Problem to work on -
Lines of the data that contain the word "robot" are the ones to copy.

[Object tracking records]
☆ ☆ ☆ ☆ ☆

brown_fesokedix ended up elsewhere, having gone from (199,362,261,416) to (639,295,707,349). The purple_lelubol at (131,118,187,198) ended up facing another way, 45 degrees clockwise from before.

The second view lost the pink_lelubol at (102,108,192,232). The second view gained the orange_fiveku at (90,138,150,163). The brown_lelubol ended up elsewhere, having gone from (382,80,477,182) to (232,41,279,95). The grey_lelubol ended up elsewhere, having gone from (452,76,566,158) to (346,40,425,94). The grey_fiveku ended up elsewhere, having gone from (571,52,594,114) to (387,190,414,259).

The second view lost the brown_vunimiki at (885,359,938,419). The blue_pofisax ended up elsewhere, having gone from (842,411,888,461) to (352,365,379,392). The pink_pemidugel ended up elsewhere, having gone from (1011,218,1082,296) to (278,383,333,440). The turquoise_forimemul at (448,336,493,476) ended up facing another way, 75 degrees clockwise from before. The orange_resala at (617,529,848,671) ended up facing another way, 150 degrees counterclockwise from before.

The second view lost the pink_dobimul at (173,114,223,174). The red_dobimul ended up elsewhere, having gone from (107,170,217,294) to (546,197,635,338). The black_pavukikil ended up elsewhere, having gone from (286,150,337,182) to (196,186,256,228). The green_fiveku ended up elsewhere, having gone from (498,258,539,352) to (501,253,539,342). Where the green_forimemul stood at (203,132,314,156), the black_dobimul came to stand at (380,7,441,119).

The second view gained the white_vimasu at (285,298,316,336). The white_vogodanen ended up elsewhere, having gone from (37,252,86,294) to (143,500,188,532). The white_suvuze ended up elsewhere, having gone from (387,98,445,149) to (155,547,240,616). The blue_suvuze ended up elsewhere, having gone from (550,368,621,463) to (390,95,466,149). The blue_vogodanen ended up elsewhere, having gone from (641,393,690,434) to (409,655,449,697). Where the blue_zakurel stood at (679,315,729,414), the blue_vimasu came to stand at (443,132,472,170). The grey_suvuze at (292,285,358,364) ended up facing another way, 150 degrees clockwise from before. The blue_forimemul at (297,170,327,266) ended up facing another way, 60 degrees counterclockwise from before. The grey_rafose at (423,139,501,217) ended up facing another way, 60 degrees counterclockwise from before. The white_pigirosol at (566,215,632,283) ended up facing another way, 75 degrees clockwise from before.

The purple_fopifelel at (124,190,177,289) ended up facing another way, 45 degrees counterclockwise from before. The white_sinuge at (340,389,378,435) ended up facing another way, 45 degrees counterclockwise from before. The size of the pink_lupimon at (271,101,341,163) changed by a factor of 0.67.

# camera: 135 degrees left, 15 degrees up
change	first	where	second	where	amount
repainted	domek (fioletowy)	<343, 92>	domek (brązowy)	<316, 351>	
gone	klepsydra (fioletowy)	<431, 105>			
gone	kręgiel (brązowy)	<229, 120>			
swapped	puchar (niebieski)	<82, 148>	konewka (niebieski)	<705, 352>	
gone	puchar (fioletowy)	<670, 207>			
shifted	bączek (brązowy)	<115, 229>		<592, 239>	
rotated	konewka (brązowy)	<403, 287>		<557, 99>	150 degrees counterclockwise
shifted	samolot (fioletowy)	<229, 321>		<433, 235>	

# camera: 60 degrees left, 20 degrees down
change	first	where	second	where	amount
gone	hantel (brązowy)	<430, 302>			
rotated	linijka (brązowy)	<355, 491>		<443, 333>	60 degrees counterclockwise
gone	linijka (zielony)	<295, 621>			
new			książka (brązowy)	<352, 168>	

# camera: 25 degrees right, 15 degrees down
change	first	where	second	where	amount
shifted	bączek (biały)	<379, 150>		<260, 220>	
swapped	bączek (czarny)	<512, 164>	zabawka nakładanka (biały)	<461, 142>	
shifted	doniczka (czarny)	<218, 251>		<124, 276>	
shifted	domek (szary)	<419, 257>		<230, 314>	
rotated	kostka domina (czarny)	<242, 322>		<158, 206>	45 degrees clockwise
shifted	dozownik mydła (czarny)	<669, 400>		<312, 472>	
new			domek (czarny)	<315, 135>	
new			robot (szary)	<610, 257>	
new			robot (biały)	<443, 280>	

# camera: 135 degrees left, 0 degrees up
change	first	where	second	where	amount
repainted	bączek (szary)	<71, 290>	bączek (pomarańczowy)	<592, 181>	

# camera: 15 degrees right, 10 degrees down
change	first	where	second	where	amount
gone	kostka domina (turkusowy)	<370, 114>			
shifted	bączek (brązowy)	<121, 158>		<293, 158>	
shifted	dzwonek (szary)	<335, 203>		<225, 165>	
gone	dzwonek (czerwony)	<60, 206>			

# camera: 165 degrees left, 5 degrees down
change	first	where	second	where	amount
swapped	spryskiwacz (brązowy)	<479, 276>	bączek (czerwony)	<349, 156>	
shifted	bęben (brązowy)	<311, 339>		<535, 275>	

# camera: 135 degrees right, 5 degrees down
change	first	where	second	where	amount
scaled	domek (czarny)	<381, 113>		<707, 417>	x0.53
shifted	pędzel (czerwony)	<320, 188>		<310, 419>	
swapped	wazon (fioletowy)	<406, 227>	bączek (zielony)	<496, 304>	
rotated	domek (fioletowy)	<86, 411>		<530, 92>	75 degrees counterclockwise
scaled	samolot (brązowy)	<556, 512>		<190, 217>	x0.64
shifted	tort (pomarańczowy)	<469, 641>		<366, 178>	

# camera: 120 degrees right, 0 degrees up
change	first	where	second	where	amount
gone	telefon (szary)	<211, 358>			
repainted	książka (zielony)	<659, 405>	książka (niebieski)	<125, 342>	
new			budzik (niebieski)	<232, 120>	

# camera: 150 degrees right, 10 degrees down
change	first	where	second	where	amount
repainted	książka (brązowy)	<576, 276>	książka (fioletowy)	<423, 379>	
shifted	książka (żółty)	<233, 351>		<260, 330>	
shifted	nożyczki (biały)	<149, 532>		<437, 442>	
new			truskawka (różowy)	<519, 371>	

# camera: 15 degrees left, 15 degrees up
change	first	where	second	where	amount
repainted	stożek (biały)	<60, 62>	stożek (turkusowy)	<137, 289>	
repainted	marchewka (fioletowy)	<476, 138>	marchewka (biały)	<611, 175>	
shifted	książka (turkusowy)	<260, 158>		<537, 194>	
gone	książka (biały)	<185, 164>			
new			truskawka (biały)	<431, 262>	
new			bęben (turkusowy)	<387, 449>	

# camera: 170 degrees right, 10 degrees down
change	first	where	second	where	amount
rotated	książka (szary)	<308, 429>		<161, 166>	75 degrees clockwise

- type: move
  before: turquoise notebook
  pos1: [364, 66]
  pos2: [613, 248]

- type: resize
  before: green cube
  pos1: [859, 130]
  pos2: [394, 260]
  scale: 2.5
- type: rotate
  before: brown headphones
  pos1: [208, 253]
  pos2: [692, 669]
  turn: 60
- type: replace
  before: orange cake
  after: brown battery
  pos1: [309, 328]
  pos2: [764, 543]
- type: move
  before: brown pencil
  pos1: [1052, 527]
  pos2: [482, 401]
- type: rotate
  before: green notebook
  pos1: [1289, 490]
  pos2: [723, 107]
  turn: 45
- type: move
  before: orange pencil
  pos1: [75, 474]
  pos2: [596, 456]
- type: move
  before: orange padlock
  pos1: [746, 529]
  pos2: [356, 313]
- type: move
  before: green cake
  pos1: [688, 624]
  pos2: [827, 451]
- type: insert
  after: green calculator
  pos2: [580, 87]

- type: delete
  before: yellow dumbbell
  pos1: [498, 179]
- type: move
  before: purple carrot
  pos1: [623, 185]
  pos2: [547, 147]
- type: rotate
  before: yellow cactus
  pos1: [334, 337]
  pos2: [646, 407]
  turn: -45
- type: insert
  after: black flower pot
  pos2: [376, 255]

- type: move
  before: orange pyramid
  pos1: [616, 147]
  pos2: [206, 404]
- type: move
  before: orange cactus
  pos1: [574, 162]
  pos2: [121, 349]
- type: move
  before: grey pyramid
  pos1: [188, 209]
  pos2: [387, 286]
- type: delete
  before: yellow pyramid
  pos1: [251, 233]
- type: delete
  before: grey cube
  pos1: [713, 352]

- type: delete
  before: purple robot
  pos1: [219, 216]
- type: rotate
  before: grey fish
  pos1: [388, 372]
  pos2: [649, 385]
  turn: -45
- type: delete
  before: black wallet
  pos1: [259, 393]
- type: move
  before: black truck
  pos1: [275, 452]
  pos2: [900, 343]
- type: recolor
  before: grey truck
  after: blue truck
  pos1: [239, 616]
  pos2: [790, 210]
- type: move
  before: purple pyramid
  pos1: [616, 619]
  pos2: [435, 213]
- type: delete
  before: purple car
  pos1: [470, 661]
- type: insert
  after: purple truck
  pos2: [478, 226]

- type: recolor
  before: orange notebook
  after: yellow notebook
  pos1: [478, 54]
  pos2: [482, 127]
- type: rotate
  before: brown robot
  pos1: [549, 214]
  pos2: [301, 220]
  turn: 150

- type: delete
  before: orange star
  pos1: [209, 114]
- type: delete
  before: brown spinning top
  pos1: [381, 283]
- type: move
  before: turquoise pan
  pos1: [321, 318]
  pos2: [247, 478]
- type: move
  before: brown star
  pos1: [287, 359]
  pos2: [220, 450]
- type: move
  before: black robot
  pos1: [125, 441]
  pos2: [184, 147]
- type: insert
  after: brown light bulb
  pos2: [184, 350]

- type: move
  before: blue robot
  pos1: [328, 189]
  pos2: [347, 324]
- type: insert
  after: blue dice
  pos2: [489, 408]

☆ ☆ ☆ ☆ ☆

Written reply -
new			robot (szary)	<610, 257>	
new			robot (biały)	<443, 280>	
  before: purple robot
  before: brown robot
  before: black robot
  before: blue robot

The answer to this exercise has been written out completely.